### TASK INPUTS
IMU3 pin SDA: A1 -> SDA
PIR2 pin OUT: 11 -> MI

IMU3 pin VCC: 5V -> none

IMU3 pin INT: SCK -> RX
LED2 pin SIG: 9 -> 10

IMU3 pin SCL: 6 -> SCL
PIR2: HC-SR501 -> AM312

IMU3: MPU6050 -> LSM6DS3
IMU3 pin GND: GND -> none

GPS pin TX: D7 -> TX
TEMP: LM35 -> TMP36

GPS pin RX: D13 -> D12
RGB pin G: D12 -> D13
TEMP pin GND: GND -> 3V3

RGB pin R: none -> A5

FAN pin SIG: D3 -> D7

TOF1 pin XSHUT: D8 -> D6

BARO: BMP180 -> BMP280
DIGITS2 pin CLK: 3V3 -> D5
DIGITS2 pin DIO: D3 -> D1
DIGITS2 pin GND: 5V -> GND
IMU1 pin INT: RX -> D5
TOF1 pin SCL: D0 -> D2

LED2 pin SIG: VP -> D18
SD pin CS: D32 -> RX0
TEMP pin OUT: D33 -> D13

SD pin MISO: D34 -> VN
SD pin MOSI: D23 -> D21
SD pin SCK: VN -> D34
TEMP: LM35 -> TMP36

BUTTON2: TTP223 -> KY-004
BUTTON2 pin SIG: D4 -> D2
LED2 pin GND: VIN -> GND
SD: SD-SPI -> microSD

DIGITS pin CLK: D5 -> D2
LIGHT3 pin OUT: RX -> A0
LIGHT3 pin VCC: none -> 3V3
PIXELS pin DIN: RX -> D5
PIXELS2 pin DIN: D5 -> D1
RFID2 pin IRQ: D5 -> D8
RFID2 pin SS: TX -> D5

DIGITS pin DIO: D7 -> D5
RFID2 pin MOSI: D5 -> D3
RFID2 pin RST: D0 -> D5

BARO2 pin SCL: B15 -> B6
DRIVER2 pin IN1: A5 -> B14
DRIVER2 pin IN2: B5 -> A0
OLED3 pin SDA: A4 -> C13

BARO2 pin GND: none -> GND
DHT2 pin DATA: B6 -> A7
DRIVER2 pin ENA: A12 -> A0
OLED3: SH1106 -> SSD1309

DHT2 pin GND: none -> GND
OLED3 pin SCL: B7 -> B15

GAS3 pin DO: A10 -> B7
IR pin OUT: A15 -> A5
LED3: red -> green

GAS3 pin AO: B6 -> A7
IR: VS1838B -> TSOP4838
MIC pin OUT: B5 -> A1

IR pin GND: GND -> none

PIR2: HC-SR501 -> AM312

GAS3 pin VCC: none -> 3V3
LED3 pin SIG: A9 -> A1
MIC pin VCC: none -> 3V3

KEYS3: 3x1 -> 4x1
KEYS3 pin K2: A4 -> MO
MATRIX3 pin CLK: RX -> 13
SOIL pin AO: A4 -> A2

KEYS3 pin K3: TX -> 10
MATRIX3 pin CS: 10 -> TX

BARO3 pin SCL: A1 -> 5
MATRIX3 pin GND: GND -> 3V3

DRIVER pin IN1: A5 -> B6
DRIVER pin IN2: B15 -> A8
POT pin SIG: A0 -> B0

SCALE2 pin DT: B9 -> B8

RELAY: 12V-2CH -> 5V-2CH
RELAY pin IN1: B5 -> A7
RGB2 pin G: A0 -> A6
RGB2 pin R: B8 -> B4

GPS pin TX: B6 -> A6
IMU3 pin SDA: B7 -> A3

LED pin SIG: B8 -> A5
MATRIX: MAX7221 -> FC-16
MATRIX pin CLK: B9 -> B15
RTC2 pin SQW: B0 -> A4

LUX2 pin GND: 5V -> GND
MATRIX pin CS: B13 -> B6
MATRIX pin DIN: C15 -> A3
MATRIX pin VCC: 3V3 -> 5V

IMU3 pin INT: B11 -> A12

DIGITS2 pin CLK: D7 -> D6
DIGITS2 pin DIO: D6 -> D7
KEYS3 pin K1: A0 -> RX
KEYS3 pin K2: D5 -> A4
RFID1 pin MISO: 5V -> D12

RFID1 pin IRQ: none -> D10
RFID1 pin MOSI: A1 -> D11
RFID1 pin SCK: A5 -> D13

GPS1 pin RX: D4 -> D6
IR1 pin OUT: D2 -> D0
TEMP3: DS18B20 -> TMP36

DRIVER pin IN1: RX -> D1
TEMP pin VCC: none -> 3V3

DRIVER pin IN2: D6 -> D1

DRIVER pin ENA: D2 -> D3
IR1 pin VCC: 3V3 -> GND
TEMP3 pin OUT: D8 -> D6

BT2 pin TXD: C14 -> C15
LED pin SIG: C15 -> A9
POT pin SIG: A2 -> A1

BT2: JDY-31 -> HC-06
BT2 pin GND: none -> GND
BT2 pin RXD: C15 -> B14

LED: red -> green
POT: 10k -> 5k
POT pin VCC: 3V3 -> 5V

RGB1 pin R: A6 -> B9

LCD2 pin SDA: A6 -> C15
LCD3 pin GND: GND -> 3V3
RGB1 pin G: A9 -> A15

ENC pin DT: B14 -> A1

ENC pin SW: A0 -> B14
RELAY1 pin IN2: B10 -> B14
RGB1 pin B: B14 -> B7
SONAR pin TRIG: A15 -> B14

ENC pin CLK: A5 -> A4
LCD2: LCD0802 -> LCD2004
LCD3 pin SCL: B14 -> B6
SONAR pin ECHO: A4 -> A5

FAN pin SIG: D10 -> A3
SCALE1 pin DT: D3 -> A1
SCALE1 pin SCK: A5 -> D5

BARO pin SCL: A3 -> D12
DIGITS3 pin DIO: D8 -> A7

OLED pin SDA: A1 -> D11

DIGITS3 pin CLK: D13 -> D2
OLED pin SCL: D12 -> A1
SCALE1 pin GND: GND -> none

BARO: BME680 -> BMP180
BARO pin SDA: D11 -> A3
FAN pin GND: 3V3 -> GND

### WORK INSTRUCTION
Please write out every line of the data exactly.

### EXERCISE RESULT
IMU3 pin SDA: A1 -> SDA
PIR2 pin OUT: 11 -> MI

IMU3 pin VCC: 5V -> none

IMU3 pin INT: SCK -> RX
LED2 pin SIG: 9 -> 10

IMU3 pin SCL: 6 -> SCL
PIR2: HC-SR501 -> AM312

IMU3: MPU6050 -> LSM6DS3
IMU3 pin GND: GND -> none

GPS pin TX: D7 -> TX
TEMP: LM35 -> TMP36

GPS pin RX: D13 -> D12
RGB pin G: D12 -> D13
TEMP pin GND: GND -> 3V3

RGB pin R: none -> A5

FAN pin SIG: D3 -> D7

TOF1 pin XSHUT: D8 -> D6

BARO: BMP180 -> BMP280
DIGITS2 pin CLK: 3V3 -> D5
DIGITS2 pin DIO: D3 -> D1
DIGITS2 pin GND: 5V -> GND
IMU1 pin INT: RX -> D5
TOF1 pin SCL: D0 -> D2

LED2 pin SIG: VP -> D18
SD pin CS: D32 -> RX0
TEMP pin OUT: D33 -> D13

SD pin MISO: D34 -> VN
SD pin MOSI: D23 -> D21
SD pin SCK: VN -> D34
TEMP: LM35 -> TMP36

BUTTON2: TTP223 -> KY-004
BUTTON2 pin SIG: D4 -> D2
LED2 pin GND: VIN -> GND
SD: SD-SPI -> microSD

DIGITS pin CLK: D5 -> D2
LIGHT3 pin OUT: RX -> A0
LIGHT3 pin VCC: none -> 3V3
PIXELS pin DIN: RX -> D5
PIXELS2 pin DIN: D5 -> D1
RFID2 pin IRQ: D5 -> D8
RFID2 pin SS: TX -> D5

DIGITS pin DIO: D7 -> D5
RFID2 pin MOSI: D5 -> D3
RFID2 pin RST: D0 -> D5

BARO2 pin SCL: B15 -> B6
DRIVER2 pin IN1: A5 -> B14
DRIVER2 pin IN2: B5 -> A0
OLED3 pin SDA: A4 -> C13

BARO2 pin GND: none -> GND
DHT2 pin DATA: B6 -> A7
DRIVER2 pin ENA: A12 -> A0
OLED3: SH1106 -> SSD1309

DHT2 pin GND: none -> GND
OLED3 pin SCL: B7 -> B15

GAS3 pin DO: A10 -> B7
IR pin OUT: A15 -> A5
LED3: red -> green

GAS3 pin AO: B6 -> A7
IR: VS1838B -> TSOP4838
MIC pin OUT: B5 -> A1

IR pin GND: GND -> none

PIR2: HC-SR501 -> AM312

GAS3 pin VCC: none -> 3V3
LED3 pin SIG: A9 -> A1
MIC pin VCC: none -> 3V3

KEYS3: 3x1 -> 4x1
KEYS3 pin K2: A4 -> MO
MATRIX3 pin CLK: RX -> 13
SOIL pin AO: A4 -> A2

KEYS3 pin K3: TX -> 10
MATRIX3 pin CS: 10 -> TX

BARO3 pin SCL: A1 -> 5
MATRIX3 pin GND: GND -> 3V3

DRIVER pin IN1: A5 -> B6
DRIVER pin IN2: B15 -> A8
POT pin SIG: A0 -> B0

SCALE2 pin DT: B9 -> B8

RELAY: 12V-2CH -> 5V-2CH
RELAY pin IN1: B5 -> A7
RGB2 pin G: A0 -> A6
RGB2 pin R: B8 -> B4

GPS pin TX: B6 -> A6
IMU3 pin SDA: B7 -> A3

LED pin SIG: B8 -> A5
MATRIX: MAX7221 -> FC-16
MATRIX pin CLK: B9 -> B15
RTC2 pin SQW: B0 -> A4

LUX2 pin GND: 5V -> GND
MATRIX pin CS: B13 -> B6
MATRIX pin DIN: C15 -> A3
MATRIX pin VCC: 3V3 -> 5V

IMU3 pin INT: B11 -> A12

DIGITS2 pin CLK: D7 -> D6
DIGITS2 pin DIO: D6 -> D7
KEYS3 pin K1: A0 -> RX
KEYS3 pin K2: D5 -> A4
RFID1 pin MISO: 5V -> D12

RFID1 pin IRQ: none -> D10
RFID1 pin MOSI: A1 -> D11
RFID1 pin SCK: A5 -> D13

GPS1 pin RX: D4 -> D6
IR1 pin OUT: D2 -> D0
TEMP3: DS18B20 -> TMP36

DRIVER pin IN1: RX -> D1
TEMP pin VCC: none -> 3V3

DRIVER pin IN2: D6 -> D1

DRIVER pin ENA: D2 -> D3
IR1 pin VCC: 3V3 -> GND
TEMP3 pin OUT: D8 -> D6

BT2 pin TXD: C14 -> C15
LED pin SIG: C15 -> A9
POT pin SIG: A2 -> A1

BT2: JDY-31 -> HC-06
BT2 pin GND: none -> GND
BT2 pin RXD: C15 -> B14

LED: red -> green
POT: 10k -> 5k
POT pin VCC: 3V3 -> 5V

RGB1 pin R: A6 -> B9

LCD2 pin SDA: A6 -> C15
LCD3 pin GND: GND -> 3V3
RGB1 pin G: A9 -> A15

ENC pin DT: B14 -> A1

ENC pin SW: A0 -> B14
RELAY1 pin IN2: B10 -> B14
RGB1 pin B: B14 -> B7
SONAR pin TRIG: A15 -> B14

ENC pin CLK: A5 -> A4
LCD2: LCD0802 -> LCD2004
LCD3 pin SCL: B14 -> B6
SONAR pin ECHO: A4 -> A5

FAN pin SIG: D10 -> A3
SCALE1 pin DT: D3 -> A1
SCALE1 pin SCK: A5 -> D5

BARO pin SCL: A3 -> D12
DIGITS3 pin DIO: D8 -> A7

OLED pin SDA: A1 -> D11

DIGITS3 pin CLK: D13 -> D2
OLED pin SCL: D12 -> A1
SCALE1 pin GND: GND -> none

BARO: BME680 -> BMP180
BARO pin SDA: D11 -> A3
FAN pin GND: 3V3 -> GND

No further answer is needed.